Work request: Pictures excluded, return every entry exactly, please.

Geospatial object detection data:
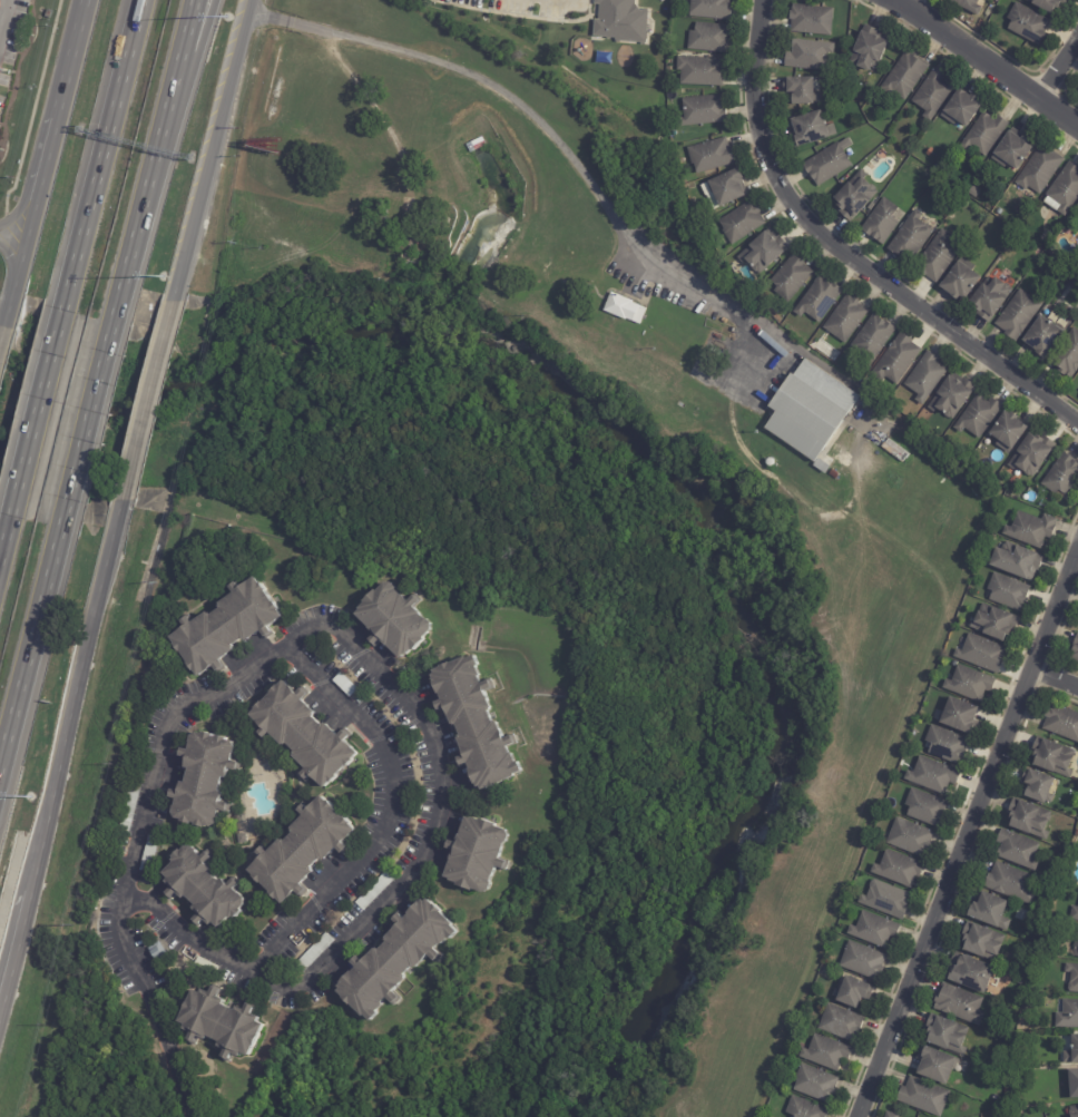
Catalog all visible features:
building: (967, 5)
building: (1046, 5)
building: (710, 8)
building: (811, 19)
building: (621, 20)
road: (132, 22)
road: (133, 22)
building: (1027, 24)
building: (708, 36)
building: (870, 48)
building: (808, 54)
road: (994, 56)
road: (72, 60)
road: (1063, 65)
building: (700, 70)
building: (904, 74)
building: (800, 89)
building: (932, 92)
road: (167, 97)
road: (178, 97)
road: (373, 104)
building: (961, 108)
building: (703, 109)
building: (811, 128)
building: (985, 134)
road: (562, 142)
building: (476, 145)
building: (1013, 149)
road: (217, 153)
building: (710, 154)
building: (827, 162)
building: (1039, 169)
road: (46, 174)
road: (92, 183)
building: (728, 188)
building: (1063, 189)
building: (974, 192)
building: (854, 197)
building: (1076, 208)
building: (880, 221)
building: (742, 222)
road: (16, 231)
building: (910, 236)
building: (764, 250)
road: (848, 252)
road: (127, 253)
building: (937, 255)
building: (790, 277)
road: (19, 279)
building: (959, 280)
building: (1067, 289)
building: (990, 297)
building: (819, 299)
building: (623, 307)
building: (1017, 314)
building: (845, 318)
building: (1043, 336)
building: (871, 338)
road: (3, 342)
building: (1067, 355)
building: (896, 360)
building: (926, 377)
building: (951, 394)
road: (149, 400)
building: (809, 409)
road: (87, 410)
building: (976, 414)
road: (32, 418)
building: (1006, 430)
building: (1032, 453)
building: (820, 465)
building: (833, 474)
building: (1061, 474)
building: (1030, 528)
road: (3, 532)
building: (992, 536)
building: (1016, 560)
building: (1007, 591)
building: (393, 621)
building: (994, 622)
building: (225, 628)
road: (31, 631)
building: (1074, 650)
building: (981, 654)
road: (1052, 681)
building: (969, 683)
building: (343, 685)
building: (959, 716)
building: (475, 722)
building: (1061, 724)
building: (235, 726)
road: (429, 733)
building: (304, 734)
building: (945, 745)
building: (1052, 758)
road: (68, 764)
building: (931, 775)
building: (201, 780)
building: (1037, 787)
building: (128, 808)
building: (924, 808)
road: (388, 814)
building: (1029, 819)
road: (965, 835)
building: (909, 838)
building: (240, 839)
building: (1016, 850)
building: (301, 851)
building: (148, 855)
building: (477, 855)
building: (897, 869)
building: (1011, 884)
building: (203, 890)
building: (375, 890)
building: (885, 900)
building: (988, 911)
building: (1074, 914)
building: (1041, 918)
building: (873, 930)
building: (1076, 939)
building: (982, 943)
building: (155, 953)
building: (312, 954)
building: (396, 959)
building: (862, 961)
building: (204, 967)
building: (968, 973)
building: (1020, 978)
building: (1072, 978)
building: (851, 993)
building: (958, 1005)
road: (155, 1006)
building: (1008, 1012)
building: (1068, 1015)
building: (220, 1023)
building: (840, 1023)
building: (946, 1035)
building: (1071, 1052)
building: (824, 1053)
building: (934, 1066)
building: (814, 1084)
building: (1072, 1084)
building: (778, 1086)
building: (1010, 1086)
building: (923, 1097)
building: (805, 1109)
building: (1072, 1111)
building: (890, 1115)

Response area:
Catalog all visible features:
building: (967, 5)
building: (1046, 5)
building: (710, 8)
building: (811, 19)
building: (621, 20)
road: (132, 22)
road: (133, 22)
building: (1027, 24)
building: (708, 36)
building: (870, 48)
building: (808, 54)
road: (994, 56)
road: (72, 60)
road: (1063, 65)
building: (700, 70)
building: (904, 74)
building: (800, 89)
building: (932, 92)
road: (167, 97)
road: (178, 97)
road: (373, 104)
building: (961, 108)
building: (703, 109)
building: (811, 128)
building: (985, 134)
road: (562, 142)
building: (476, 145)
building: (1013, 149)
road: (217, 153)
building: (710, 154)
building: (827, 162)
building: (1039, 169)
road: (46, 174)
road: (92, 183)
building: (728, 188)
building: (1063, 189)
building: (974, 192)
building: (854, 197)
building: (1076, 208)
building: (880, 221)
building: (742, 222)
road: (16, 231)
building: (910, 236)
building: (764, 250)
road: (848, 252)
road: (127, 253)
building: (937, 255)
building: (790, 277)
road: (19, 279)
building: (959, 280)
building: (1067, 289)
building: (990, 297)
building: (819, 299)
building: (623, 307)
building: (1017, 314)
building: (845, 318)
building: (1043, 336)
building: (871, 338)
road: (3, 342)
building: (1067, 355)
building: (896, 360)
building: (926, 377)
building: (951, 394)
road: (149, 400)
building: (809, 409)
road: (87, 410)
building: (976, 414)
road: (32, 418)
building: (1006, 430)
building: (1032, 453)
building: (820, 465)
building: (833, 474)
building: (1061, 474)
building: (1030, 528)
road: (3, 532)
building: (992, 536)
building: (1016, 560)
building: (1007, 591)
building: (393, 621)
building: (994, 622)
building: (225, 628)
road: (31, 631)
building: (1074, 650)
building: (981, 654)
road: (1052, 681)
building: (969, 683)
building: (343, 685)
building: (959, 716)
building: (475, 722)
building: (1061, 724)
building: (235, 726)
road: (429, 733)
building: (304, 734)
building: (945, 745)
building: (1052, 758)
road: (68, 764)
building: (931, 775)
building: (201, 780)
building: (1037, 787)
building: (128, 808)
building: (924, 808)
road: (388, 814)
building: (1029, 819)
road: (965, 835)
building: (909, 838)
building: (240, 839)
building: (1016, 850)
building: (301, 851)
building: (148, 855)
building: (477, 855)
building: (897, 869)
building: (1011, 884)
building: (203, 890)
building: (375, 890)
building: (885, 900)
building: (988, 911)
building: (1074, 914)
building: (1041, 918)
building: (873, 930)
building: (1076, 939)
building: (982, 943)
building: (155, 953)
building: (312, 954)
building: (396, 959)
building: (862, 961)
building: (204, 967)
building: (968, 973)
building: (1020, 978)
building: (1072, 978)
building: (851, 993)
building: (958, 1005)
road: (155, 1006)
building: (1008, 1012)
building: (1068, 1015)
building: (220, 1023)
building: (840, 1023)
building: (946, 1035)
building: (1071, 1052)
building: (824, 1053)
building: (934, 1066)
building: (814, 1084)
building: (1072, 1084)
building: (778, 1086)
building: (1010, 1086)
building: (923, 1097)
building: (805, 1109)
building: (1072, 1111)
building: (890, 1115)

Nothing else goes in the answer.